* **Materials provided**:
::::::

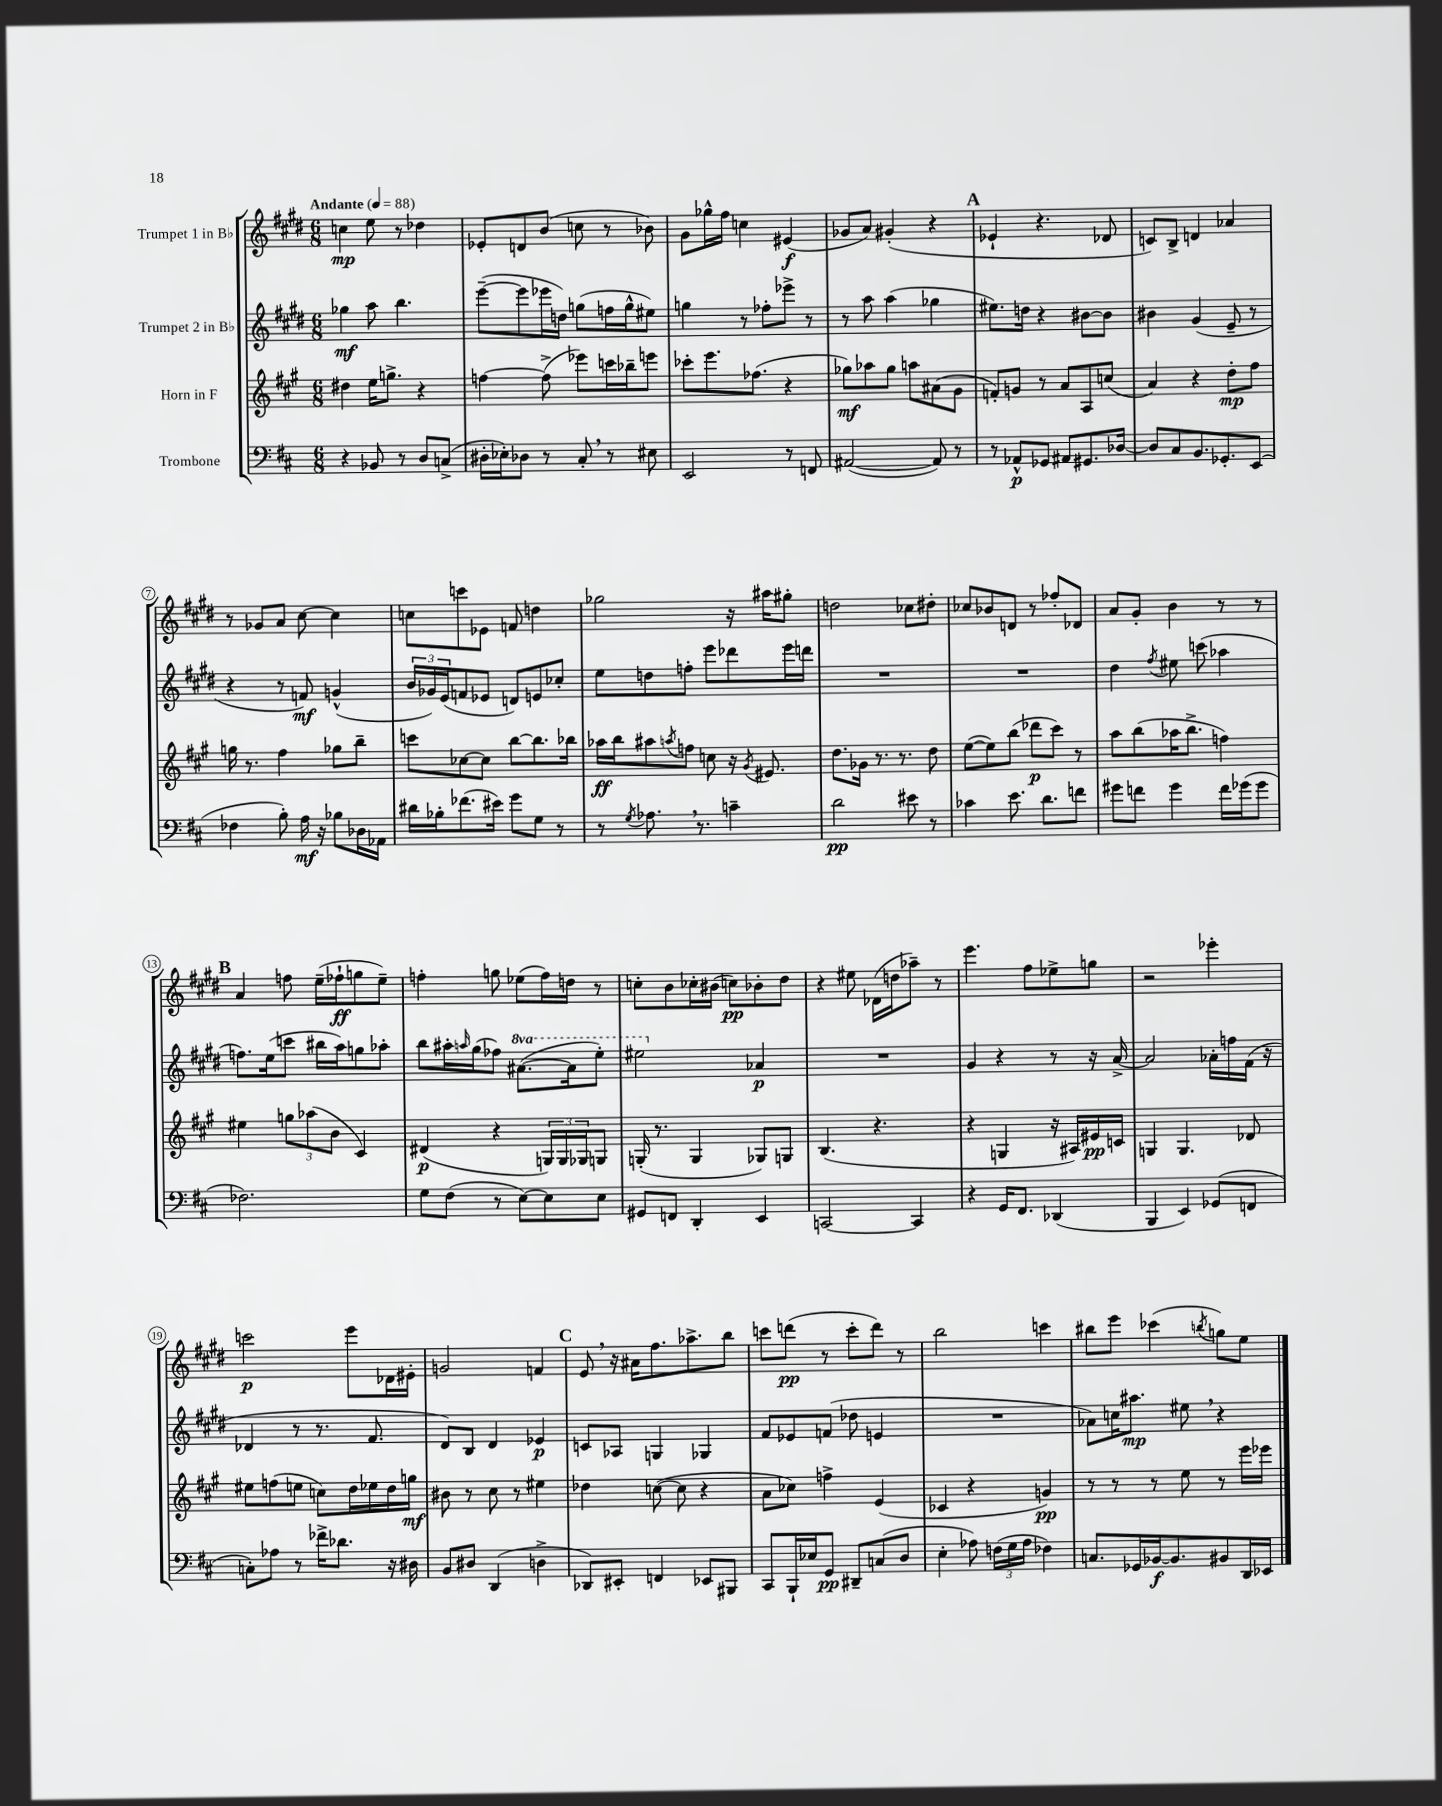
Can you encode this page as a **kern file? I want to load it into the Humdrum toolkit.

**kern	**kern	**kern	**kern
*staff4	*staff3	*staff2	*staff1
*clefF4	*clefG2	*clefG2	*clefG2
*k[f#c#]	*k[f#c#g#]	*k[f#c#g#d#]	*k[f#c#g#d#]
*M6/8	*M6/8	*M6/8	*M6/8
*MM88	*MM88	*MM88	*MM88
4r	4dd#\	4gg-\	4cc\
8BB-/	16ee\LK	8aa\	8ee\
.	8.gg^\J	.	.
8r	.	4.bb\	8r
8D/L	4r	.	4dd-\
(8C^/J	.	.	.
=	=	=	=
16D#'\LL	[4ff\	([8eee~\L	8e-'/L
16E-'\J)	.	.	.
8D-\J	.	8eee\]	8d/
8r	(8ff^\]	16eee-\L	(8b/J
.	.	16dd\JJ)	.
8C#'/	8eee-\L)	(8gg\L	8cc\
8r	16ccc\L	16ff\L	8r
.	16bb-~\J	16gg^^\J	.
8E#\	8eee\J	8ee#\J)	8b-\)
=	=	=	=
2EE/	8ccc-'\L	4gg\	8g#\L
.	8.eee\	.	16gg-^^\L
.	.	.	16ff#\JJ
.	.	8r	4cc\
.	(8.ff-\J	.	.
.	.	8ff-'\L	.
8r	4r	8eee-^\J	(4e#/
8FF/	.	8r	.
=	=	=	=
([2AA#/	8gg-\L)	8r	8g-/L
.	8aa-\	8aa\	8a/J)
.	8gg-\J	(4aa\	(4g#'/
.	8aa\L	.	.
8AA#/])	(8a#\	4gg-\	4r
8r	8g#\J	.	.
=	=	=	=
8r	8f'/L)	8.ee#\L)	4e-`/
8AA-^^/L	8g/J	.	.
.	.	16dd\Jk	.
8GG-/J	8r	4r	4.r
8AA#/L	8a/L	.	.
8.GG#/	8A/	[8b#\L	.
.	(8cc/J	8b#\]J	8d-/
[16D-/Jk	.	.	.
=	=	=	=
8D-/]L	4a/)	4b#\	8c/L)
8C#/	.	.	8B^/J
8.BB/	4r	(4g#/	4d/
8.GG-'/	.	.	.
.	8dd'\L	8e~/	4a-/
(8EE/J	8ff#\J	8r	.
=	=	=	=
4F-\	16gg\	4r	8r
.	8.r	.	.
.	.	.	8g-/L
8B'\)	4ff#\	8r	8a/J
16A\	.	8f/)	[8cc#\
16r	.	.	.
8B-\L	8gg-\L	(4g^^/	4cc#\]
16D-\L	8bb~\J	.	.
16AA-\JJ	.	.	.
=	=	=	=
16d#\LL	8ccc\L	24b/LL	8cc\L
.	.	24g-/)	.
16B-'\J	.	.	.
.	.	(24e/J	.
(8.f-\	[8cc-\	8f/	8ccc\
.	8cc-\]J	8e-/J	8e-\J
16e#\Jk)	.	.	.
8g\L	[8bb\L	8d/L)	8f/
8G\J	8.bb\]	8e/	4dd\
8r	.	8cc-'/J	.
.	16bb-\Jk	.	.
=	=	=	=
8r	16aa-\LL	8ee\L	2gg-\
.	16bb\J	.	.
8qG/	.	.	.
8.A-\	8aa#\	8dd\	.
.	8qaa/	.	.
.	8ff\J	8ff'\J	.
8.r	.	.	.
.	8cc\	8eee\L	.
4c~\	16r	8ddd-\	16r
.	8qg#/	.	.
.	8.e#/	.	16aa#\LK
.	.	16eee\L	8gg#'\J
.	.	16ddd\JJ	.
=	=	=	=
2d\	8.dd\L	2.r	2dd\
.	16g-\Jk	.	.
.	8.r	.	.
.	8.r	.	.
8e#\	.	.	8cc-\L
8r	8dd\	.	8dd#'\J
=	=	=	=
4c-\	([8ee\L	2.r	8cc-/L
.	8ee\])	.	8b-/
8.e\	(8bb\J	.	8d/J
.	8ddd-\L	.	8r
8.d\L	.	.	.
.	8ccc#\J)	.	8ff-'/L
8f\J	8r	.	8d-/J
=	=	=	=
8g#\L	8aa\L	4dd#\	8a/L
8f\J	(8bb\	.	8g#'/J
.	.	8qff#/	.
4g#\	16aa-\K	8ee#\	4b\
.	8.bb^\J	.	.
.	.	(8ccc\	.
16f\LL	4ff\)	4aa-\	8r
(16g-\J	.	.	.
8g-\J	.	.	8r
=	=	=	=
2.F-\)	4ee#\	8.ff\L)	4a/
.	.	(16ee\k	.
.	12gg\L	8ccc\J	8ff\
.	(12aa-\	.	.
.	.	16bb#\LL	(16ee~\LL
.	12b\J	.	.
.	.	16aa\J)	16ff-`\J
.	4c#/)	8gg\	8gg\
.	.	8aa-'\J	8ee~\J)
=	=	=	=
8G\L	(4d#/	8bb\L	4ff'\
(8F#\J	.	16aa#'\L	.
.	.	16qqaa/	.
.	.	(16gg#\J	.
8r	4r	8ff-\J)	8gg\
[8E\L)	.	([8.aa#\L	(8ee-\L
8E\]	24G/LL)	.	16ff\L)
.	24G/	.	.
.	.	16aa#\]k	16dd\JJ
.	24G-/J	.	.
8E\J	8G/J	8eee'\J)	8r
=	=	=	=
8GG#/L	(16G'/	2eee#\	8cc'\L
.	8.r	.	.
8FF/J	.	.	8b\
4DD'/	4G/	.	16cc-'\L
.	.	.	(16b#\JJ
.	.	.	8cc\L)
4EE/	8G-/L)	4a-/	8b-'\
.	8G/J	.	8dd#\J
=	=	=	=
[2CC/	(4.B/	2.r	4r
.	.	.	8ee#\
.	4.r	.	(16d-\LL
.	.	.	16dd\J
4CC/]	.	.	8aa-~\J)
.	.	.	8r
=	=	=	=
4r	4r	4g#/	4.eee\
16GG/LK	4G/	4r	.
8.FF#/J	.	.	.
.	.	.	8ff#\L
(4DD-/	16r	8r	8ee-^\
.	16A#/LL)	.	.
.	16e#/	16r	8gg\J
.	16c/JJ	[16a^/	.
=	=	=	=
4BBB/	4G/	2a/]	2r
4EE/)	4.G/	.	.
(8GG-/L	.	16a-'\LL	4eee-'\
.	.	16ff\	.
8FF/J	8d-/	(16f#\JJ	.
.	.	16r	.
=	=	=	=
8C'\L)	8ee#\L	4d-/	2ccc\
8A-\J	(8ff\	.	.
8r	8ee\J	8r	.
16f-^\LK	8cc\L)	8.r	.
8.d-\J	.	.	.
.	16dd\L	.	8eee\L
.	16ee-\	8.f#/	.
16r	16dd\	.	16d-\L
16D#\	16gg\JJ	.	16e#'\JJ
=	=	=	=
8BB/L	8b#\	8d#/L)	2g/
8D#/J	8r	8B/J	.
(4DD/	8cc#\	4d#/	.
.	8r	.	.
4D^\	4ee#\	4e-/	4f/
=	=	=	=
8DD-/L)	4dd-\	8c/L	8e/
8EE#'/J	.	8A-/J	16r
.	.	.	16a#\LK
4FF/	([8cc\	4G/	8.ff#\
.	8cc\]	.	.
.	.	.	8.aa-^\
8EE-/L	4r	4G-/	.
8BBB#/J	.	.	8bb\J
=	=	=	=
8CC#/L	8a\L	8f#/L	8ccc\L
16BBB`/L	8cc-\J)	8e-/	(8ddd\J
16E-/J	.	.	.
8GG/J	4ff^\	(8f/J	8r
8DD#~/L	.	8dd-\	8ccc'\L
(8C/	(4e/	4e/	8ddd\J)
8D/J	.	.	8r
=	=	=	=
4E'\	4c-/	2.r	2bb\
8A-\)	4r	.	.
(24F\LL	.	.	.
24G\	.	.	.
24A-\JJ	.	.	.
4F-\)	4g/)	.	4ccc\
=	=	=	=
8.C/L	8r	8a-\L)	8bb#\L
.	8r	16cc\K	8eee\J
16GG-/L	.	8.aa#\J	.
[16BB-/J	8r	.	(4ccc-\
8.BB-/]	.	.	.
.	8ee\	8ee#\	.
.	.	.	8qbb/
8BB#/	8r	4r	8gg\L)
16DD/L	16eee\LL	.	8ee\J
16EE-/JJ	16eee-\JJ	.	.
==	==	==	==
*-	*-	*-	*-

::::::

* **Task to complete**: Locate every line in the entries above that contains the string "kern", matching case exactly, and copy each of those lines in full.

* **Complete answer**:
Can you encode this page as a **kern file? I want to load it into the Humdrum toolkit.
**kern	**kern	**kern	**kern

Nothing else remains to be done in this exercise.